EXERCISE REQUIREMENTS =>
Write the listing out again word for word, skipping each picture.

EXERCISE DATA =>

***

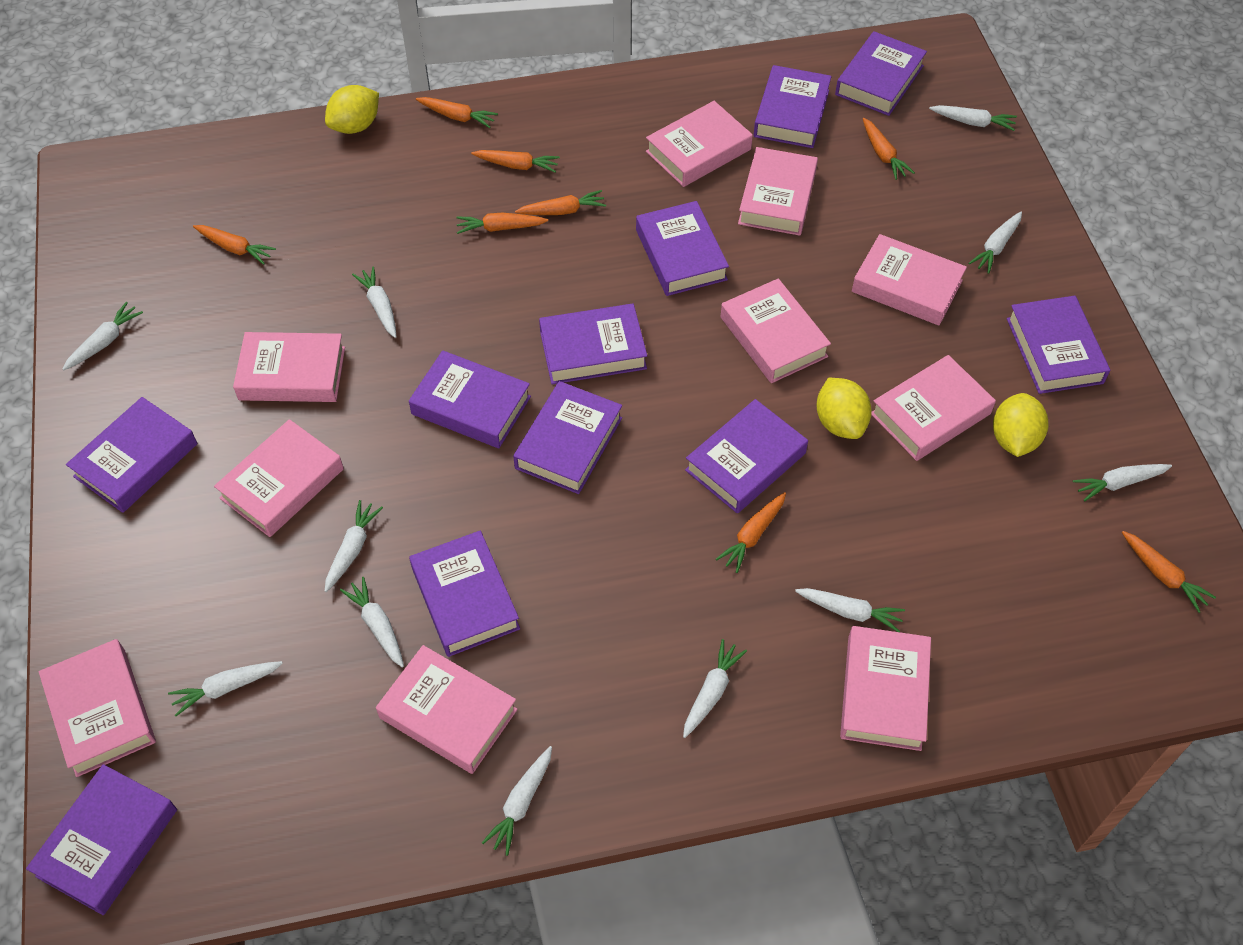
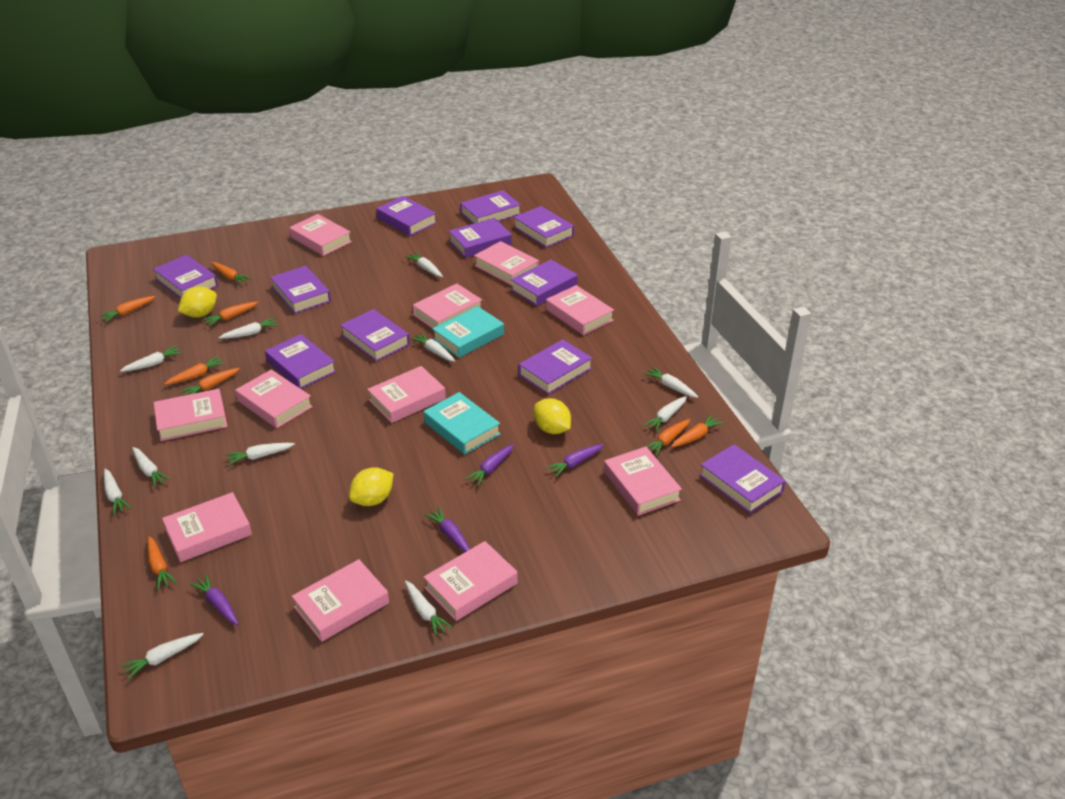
pink book: 10 -> 11
purple carrot: 0 -> 4
turquoise book: 0 -> 2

***

PROBLEM SOLUTION =>
pink book: 10 -> 11
purple carrot: 0 -> 4
turquoise book: 0 -> 2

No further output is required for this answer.